What to produce → Copy out each line of the material that includes the word "AGND".
━━━━━━━━━━
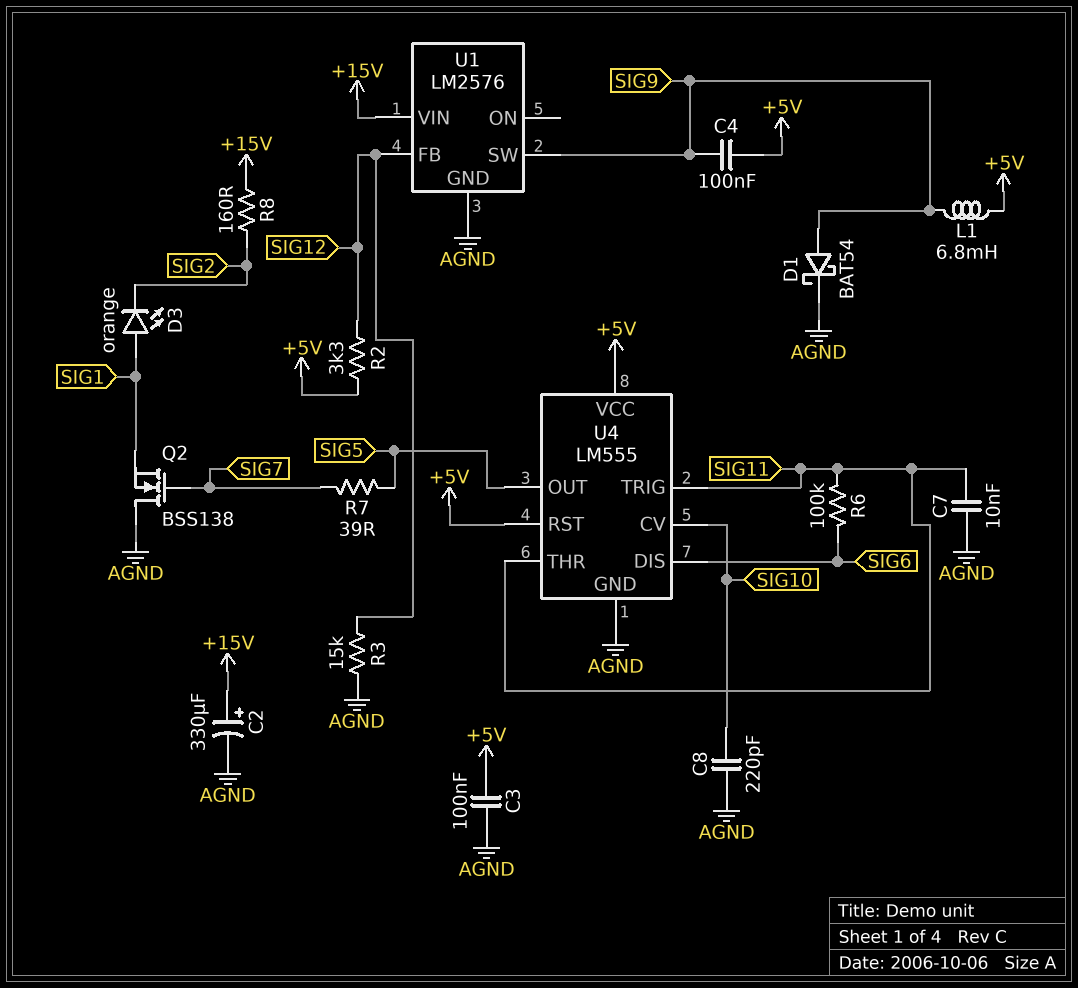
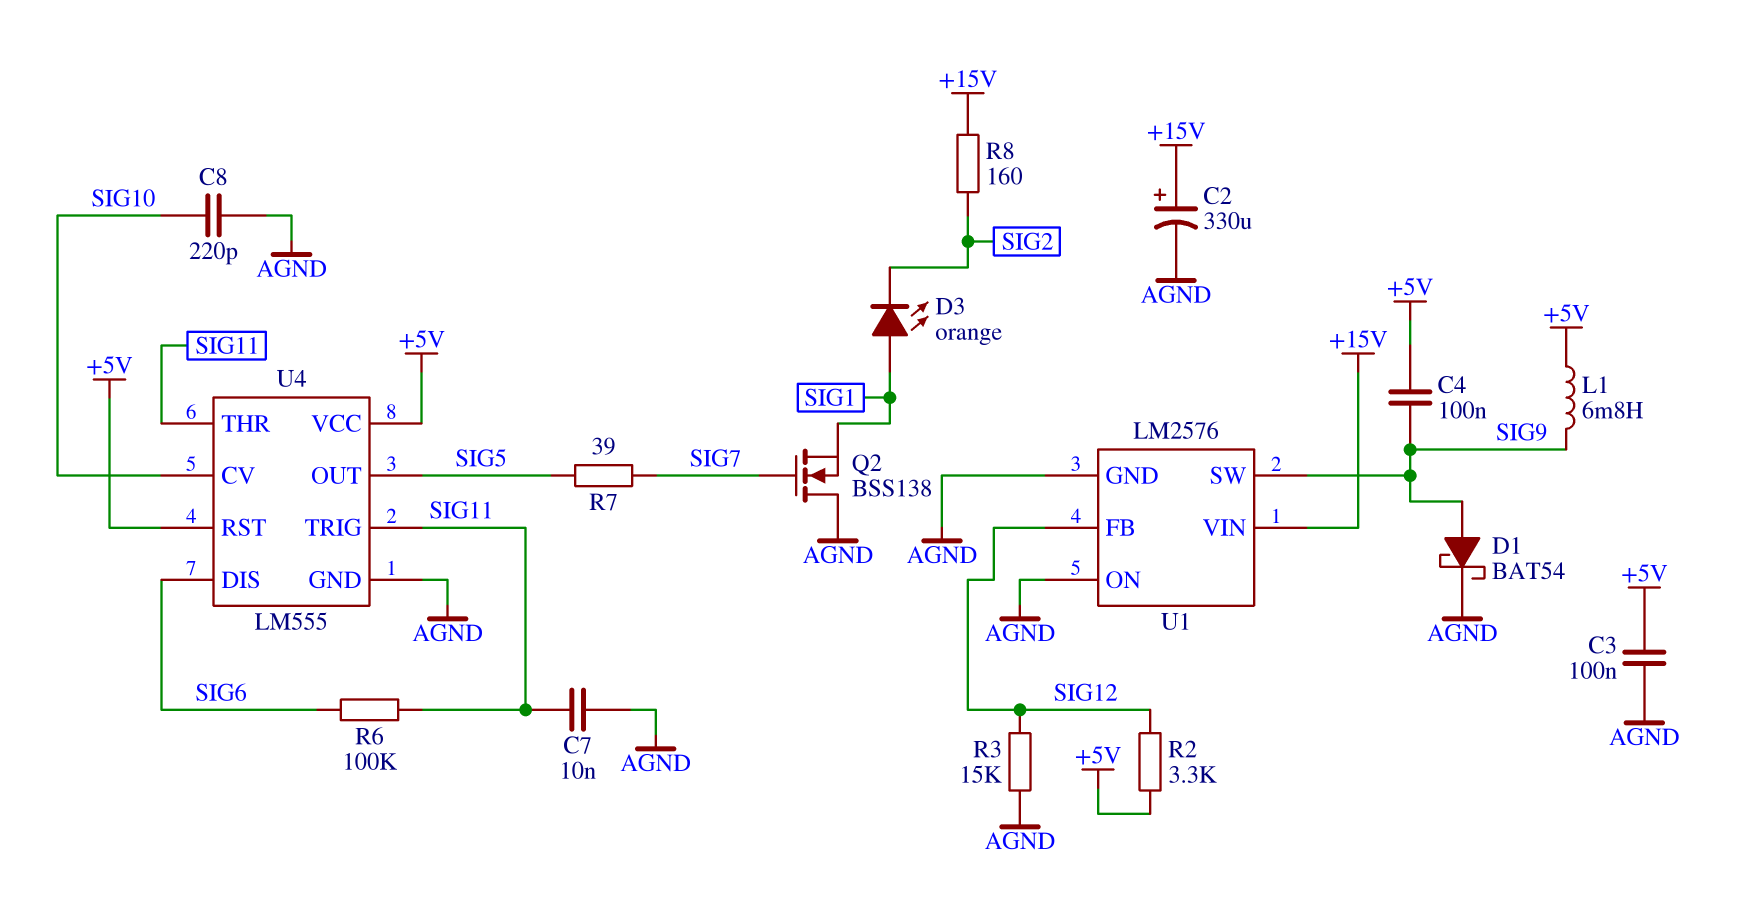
U1 pin ON: none -> AGND

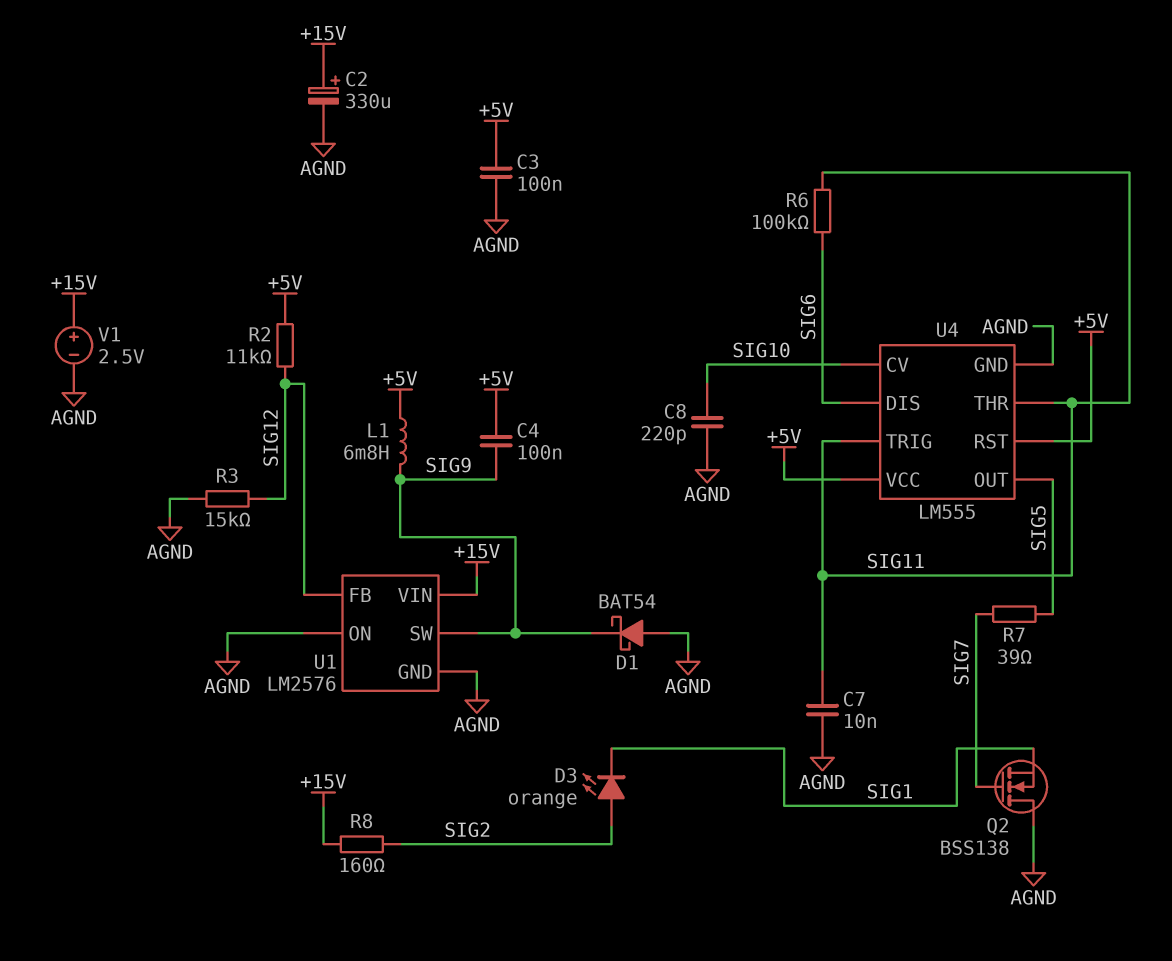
D1: schottky BAT54 (A SIG9, K AGND) -> schottky BAT54 (A AGND, K SIG9)
D3: LED orange (A SIG1, K SIG2) -> LED orange (A SIG2, K SIG1)
R2: 3.3k (+5V, SIG12) -> 11k (+5V, SIG12)
V1: none -> 2.5V (plus +15V, minus AGND)

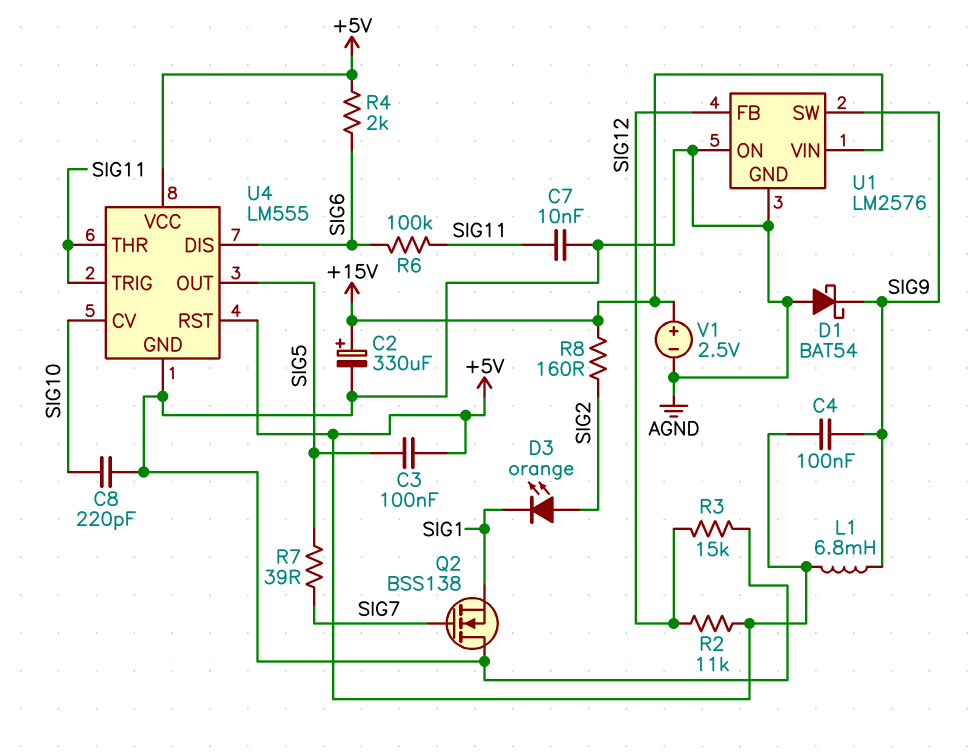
C3: 100nF (+5V, AGND) -> 100nF (+5V, SIG5)
R4: none -> 2k (+5V, SIG6)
━━━━━━━━━━
Expected answer →
U1 pin ON: none -> AGND
D1: schottky BAT54 (A SIG9, K AGND) -> schottky BAT54 (A AGND, K SIG9)
V1: none -> 2.5V (plus +15V, minus AGND)
C3: 100nF (+5V, AGND) -> 100nF (+5V, SIG5)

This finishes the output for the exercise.